> **EXERCISE REQUIREMENTS**
This task calls for the lines below starting at the one containing "OLED2: SSD1309 -> SSD1306" and ending at the one containing "RTC pin SQW: D7 -> D3", repeated exactly with both ends kept and pictures left out.

> **AVAILABLE RECORDS**
● ● ● ● ●
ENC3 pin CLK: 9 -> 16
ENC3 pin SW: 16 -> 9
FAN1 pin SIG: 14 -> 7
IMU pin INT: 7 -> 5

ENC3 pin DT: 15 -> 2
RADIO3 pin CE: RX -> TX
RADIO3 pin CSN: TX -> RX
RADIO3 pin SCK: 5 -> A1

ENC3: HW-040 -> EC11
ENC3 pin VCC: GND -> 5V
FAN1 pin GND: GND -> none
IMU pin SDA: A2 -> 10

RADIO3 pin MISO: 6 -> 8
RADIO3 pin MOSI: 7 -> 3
● ● ● ● ●
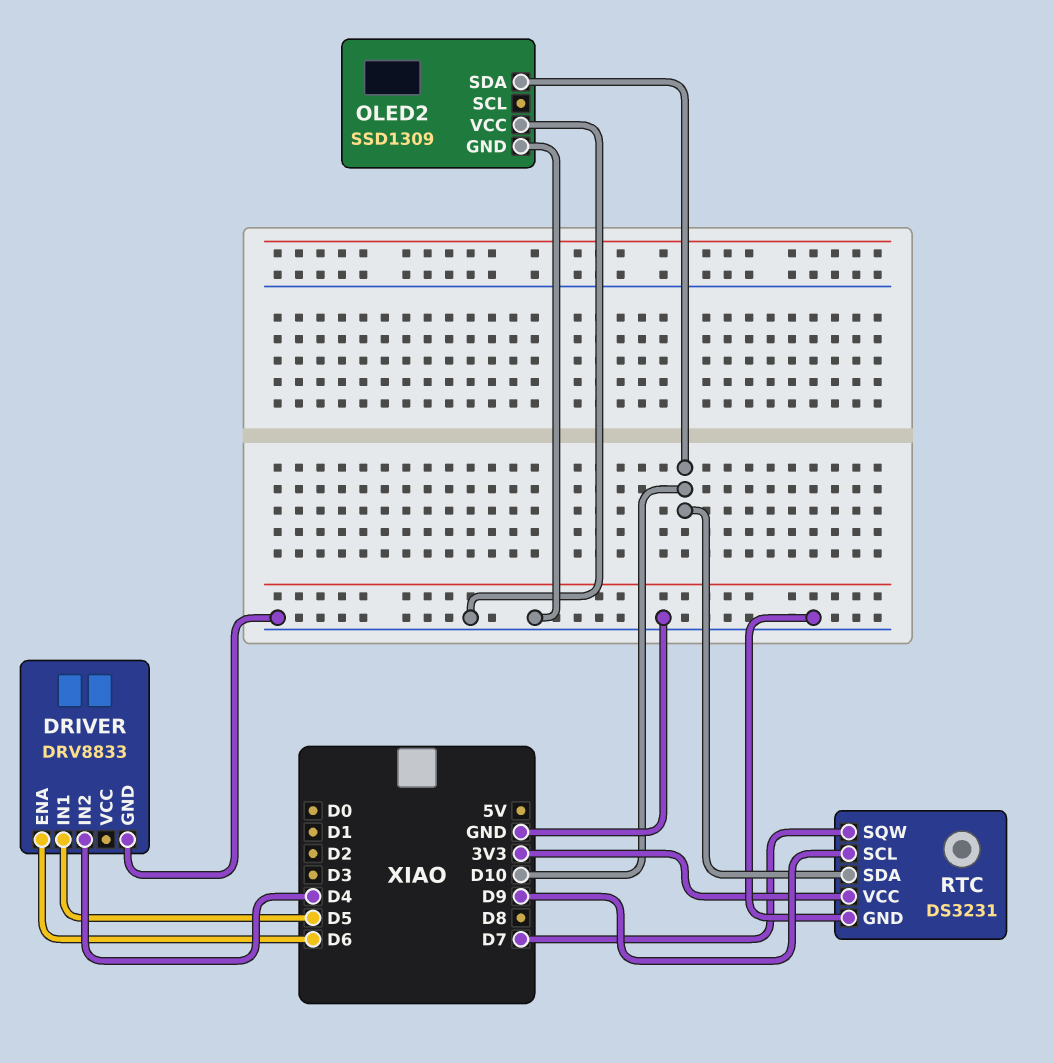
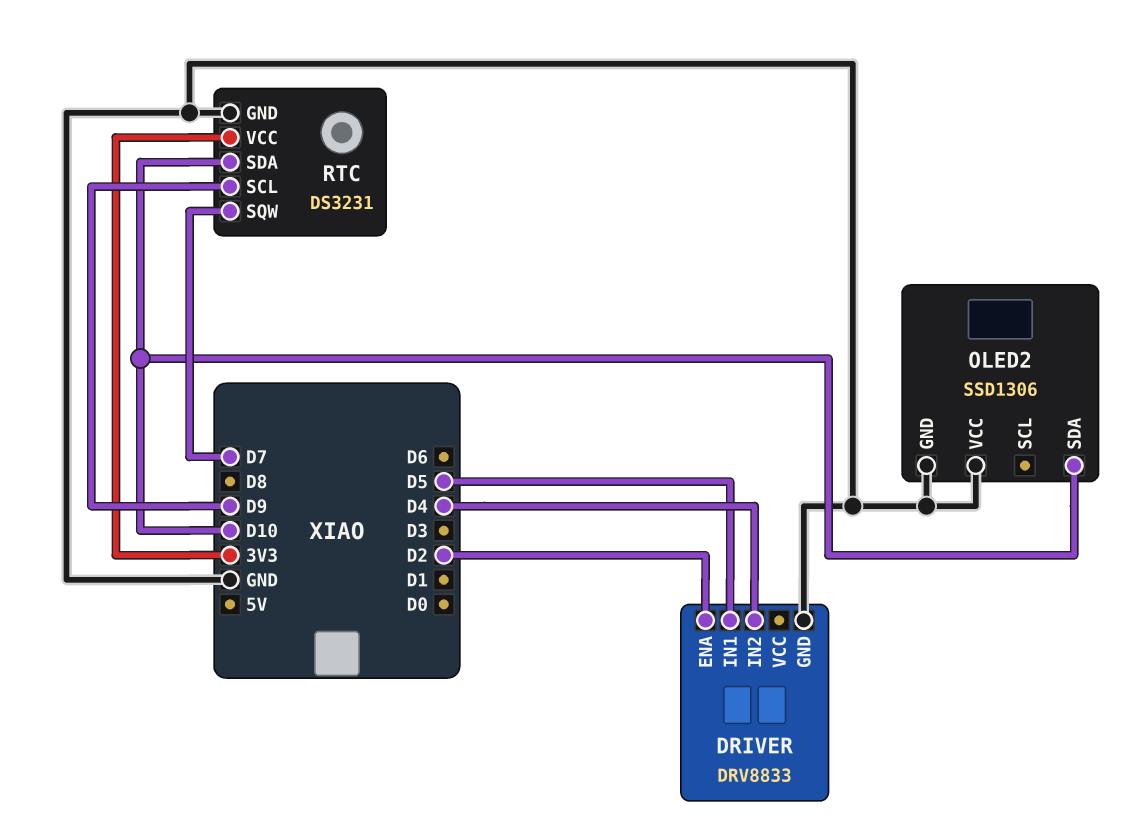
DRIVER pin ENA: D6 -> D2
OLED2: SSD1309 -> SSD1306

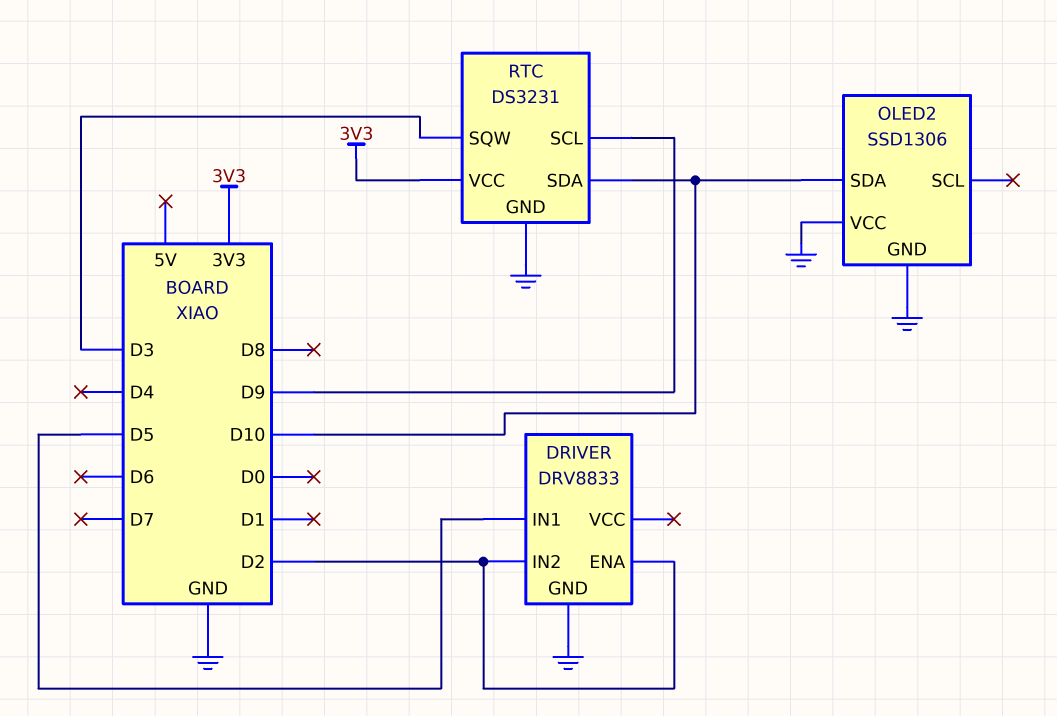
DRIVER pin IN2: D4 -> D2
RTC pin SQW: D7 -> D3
● ● ● ● ●
> **REPLY TO THE TASK**
OLED2: SSD1309 -> SSD1306

DRIVER pin IN2: D4 -> D2
RTC pin SQW: D7 -> D3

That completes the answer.